[Before-and-after change data]
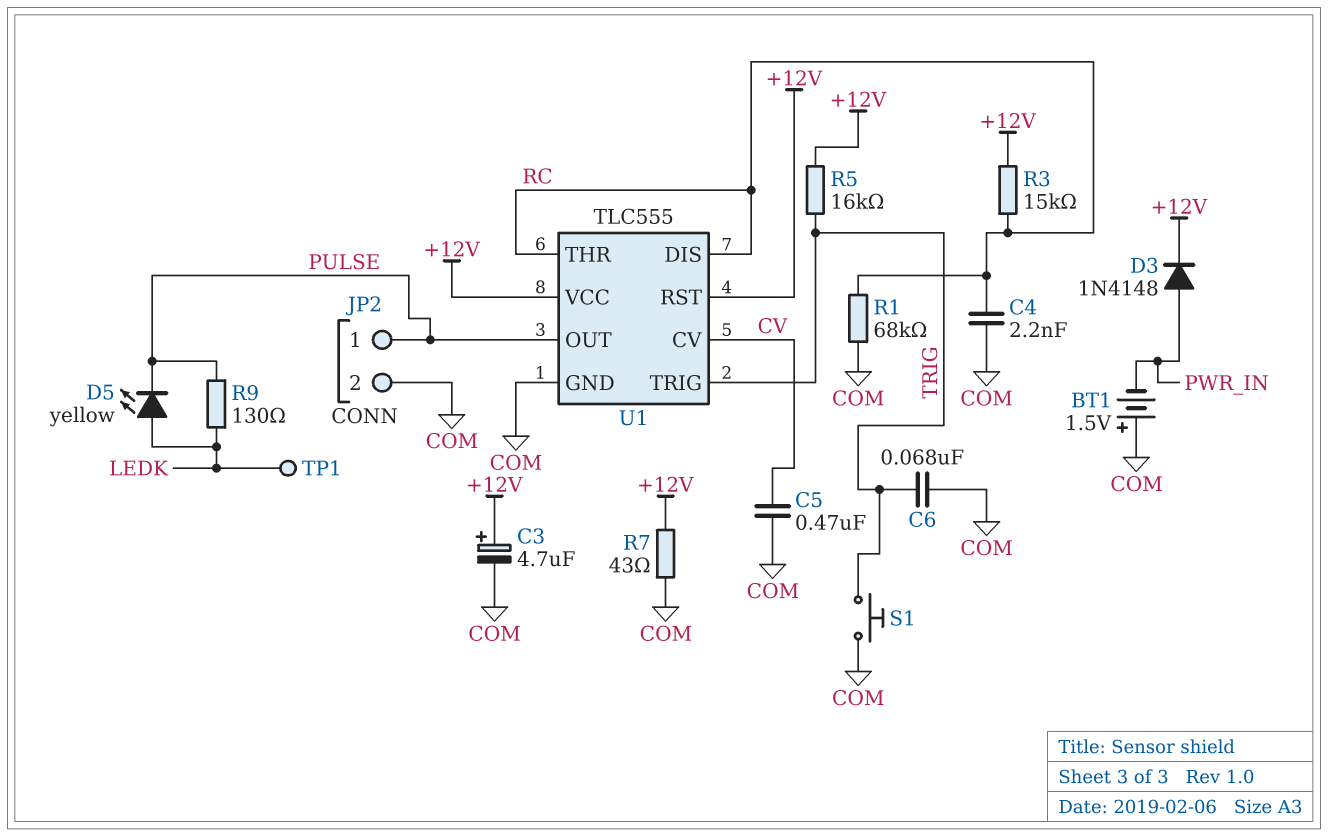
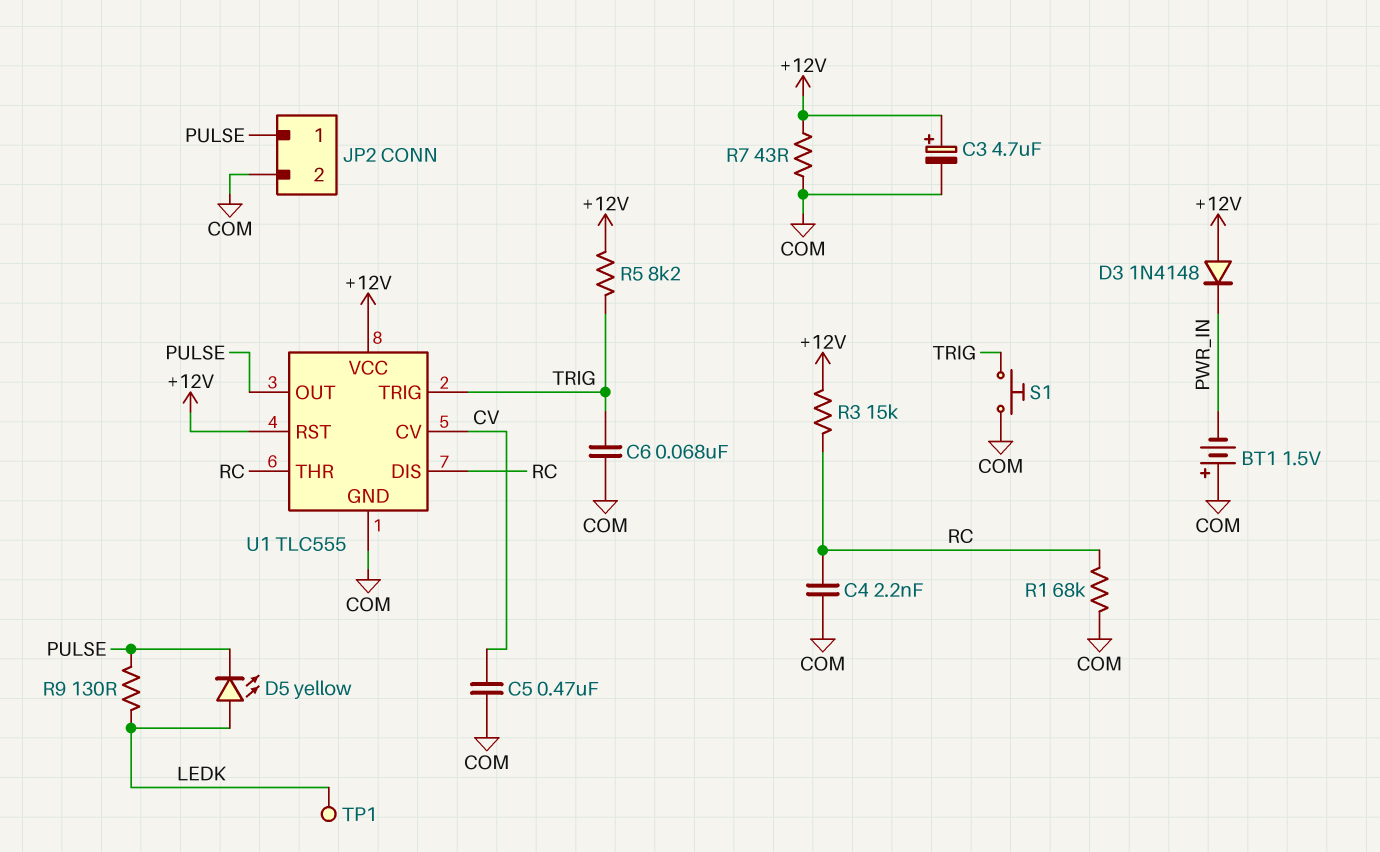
D3: diode 1N4148 (A PWR_IN, K +12V) -> diode 1N4148 (A +12V, K PWR_IN)
R5: 16k (+12V, TRIG) -> 8.2k (+12V, TRIG)

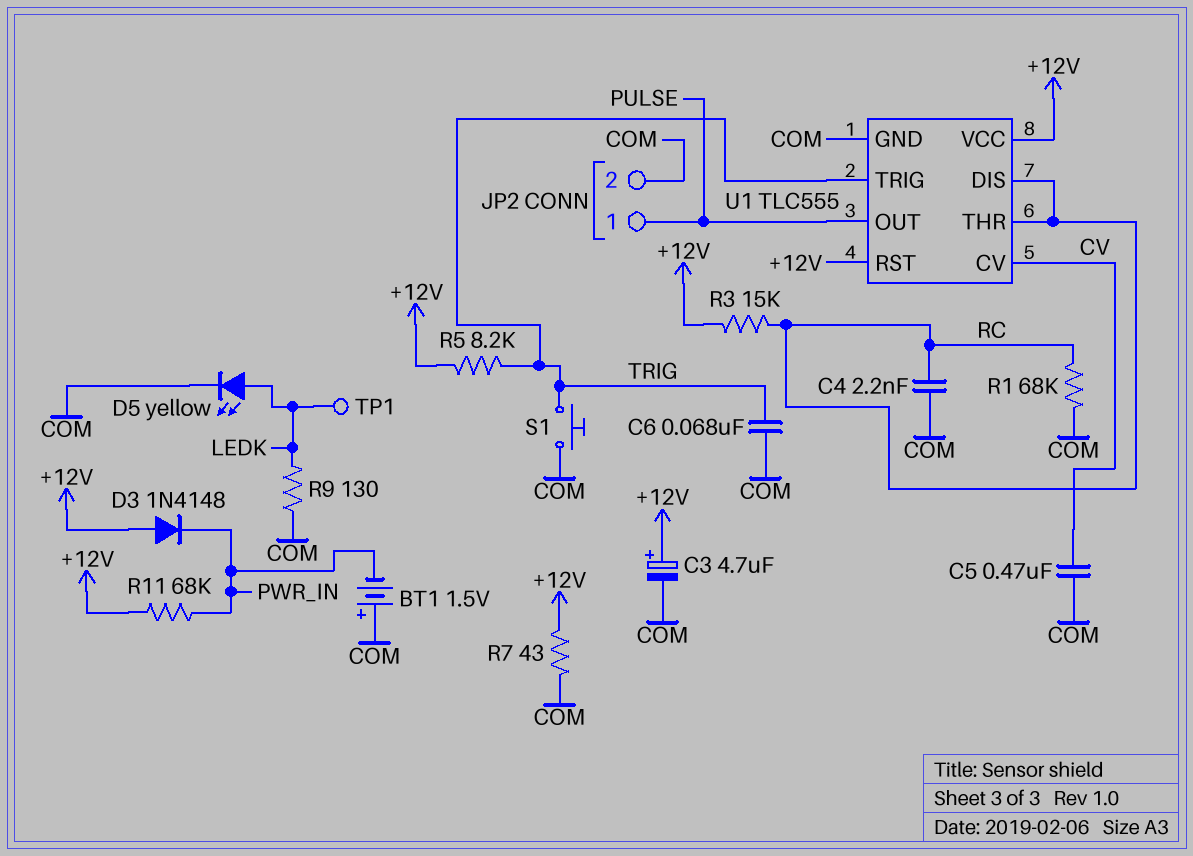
D5: LED yellow (A LEDK, K PULSE) -> LED yellow (A LEDK, K COM)
R9: 130 (LEDK, PULSE) -> 130 (COM, LEDK)
R11: none -> 68k (+12V, PWR_IN)

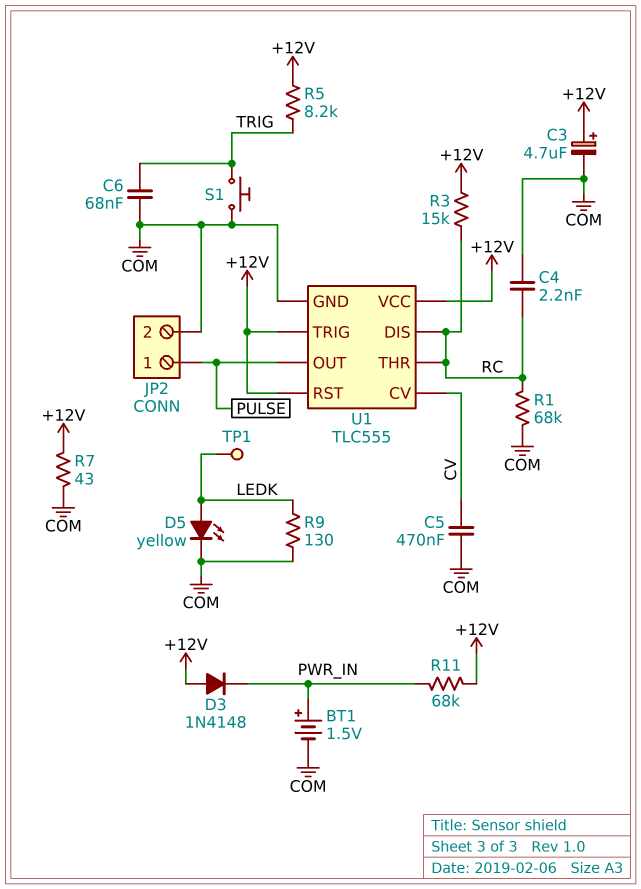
BT1: 1.5V (plus COM, minus PWR_IN) -> 1.5V (plus PWR_IN, minus COM)
U1 pin TRIG: TRIG -> +12V

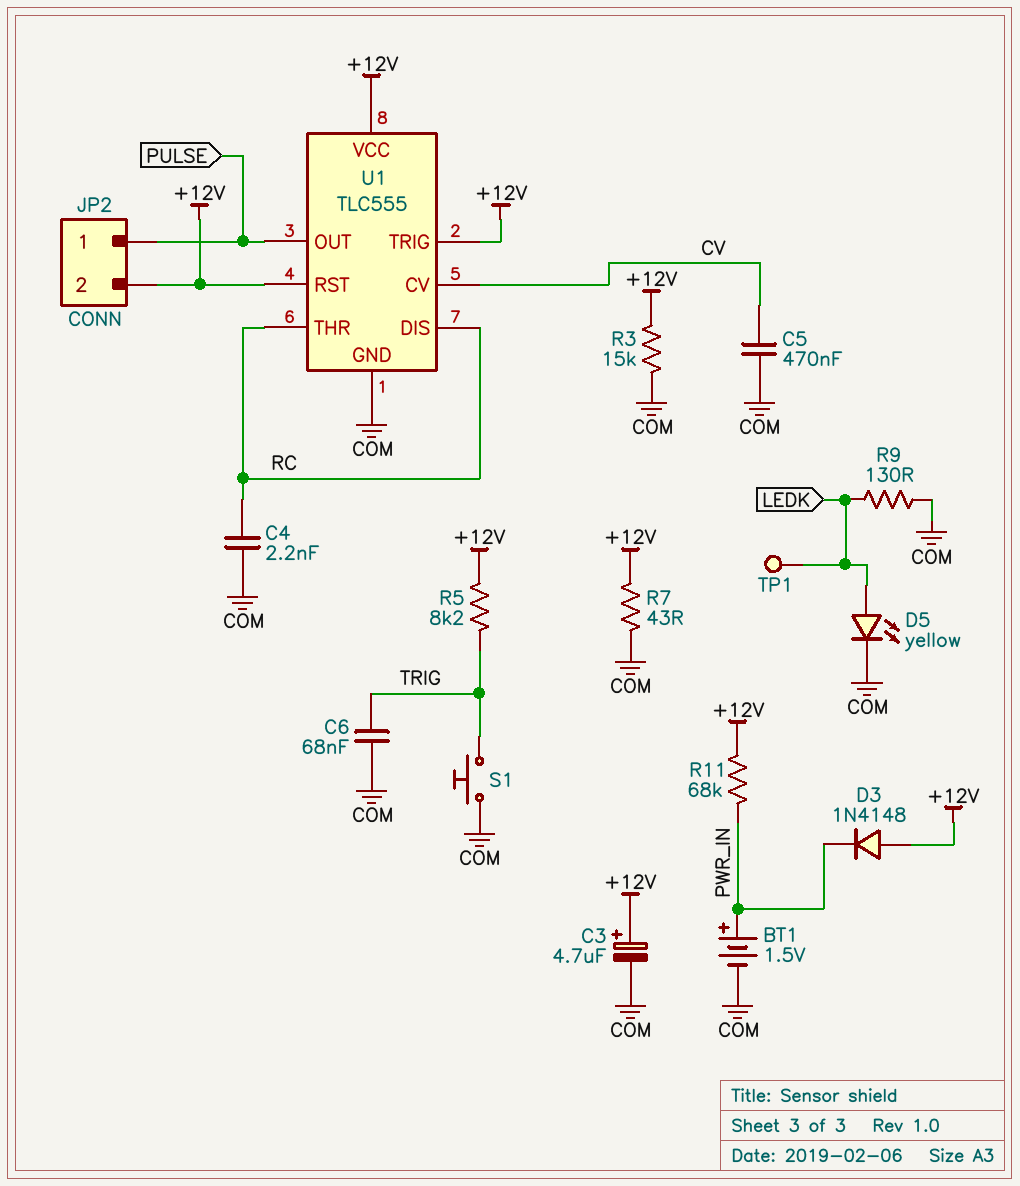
JP2 pin 2: COM -> +12V
R1: 68k (COM, RC) -> none
R3: 15k (+12V, RC) -> 15k (+12V, COM)

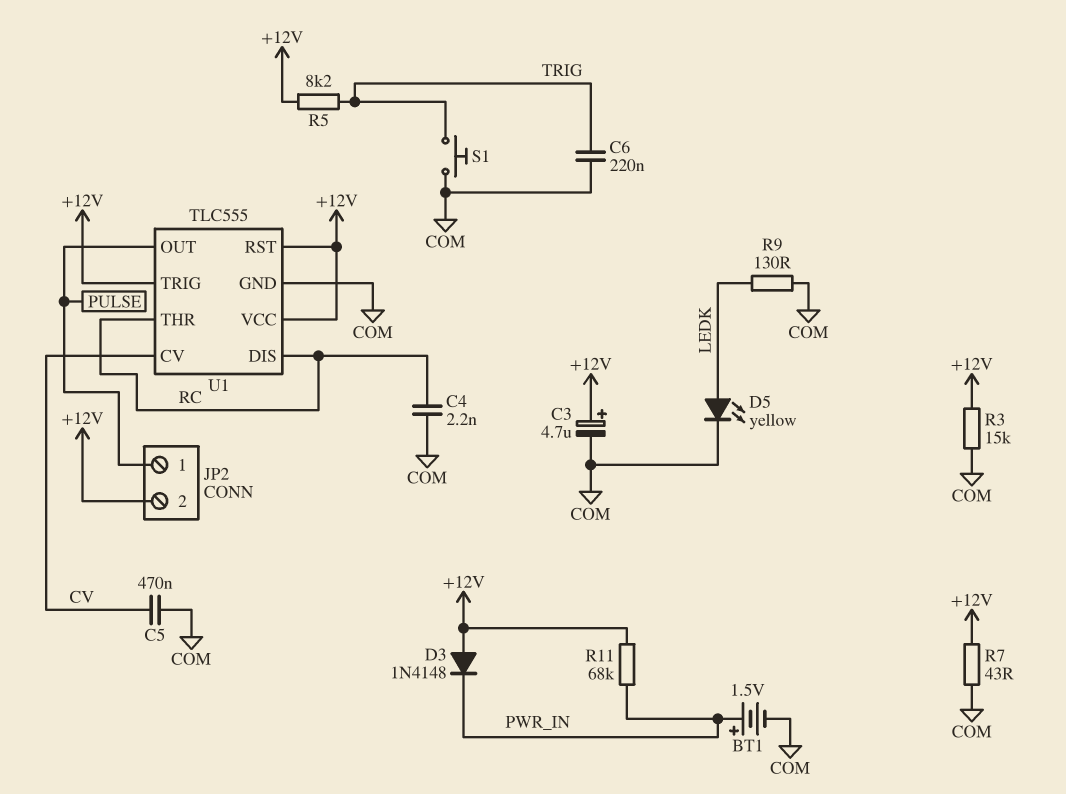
C6: 68nF (COM, TRIG) -> 220nF (COM, TRIG)
TP1: test point (LEDK) -> none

▶ _About this exercise_:
Leaving every picture aside, reproduce exactly the lines above from the one with "R9: 130 (LEDK, PULSE) -> 130 (COM, LEDK)" up to and including the one with "R3: 15k (+12V, RC) -> 15k (+12V, COM)", and no others.

▶ _Response to the task_:
R9: 130 (LEDK, PULSE) -> 130 (COM, LEDK)
R11: none -> 68k (+12V, PWR_IN)

BT1: 1.5V (plus COM, minus PWR_IN) -> 1.5V (plus PWR_IN, minus COM)
U1 pin TRIG: TRIG -> +12V

JP2 pin 2: COM -> +12V
R1: 68k (COM, RC) -> none
R3: 15k (+12V, RC) -> 15k (+12V, COM)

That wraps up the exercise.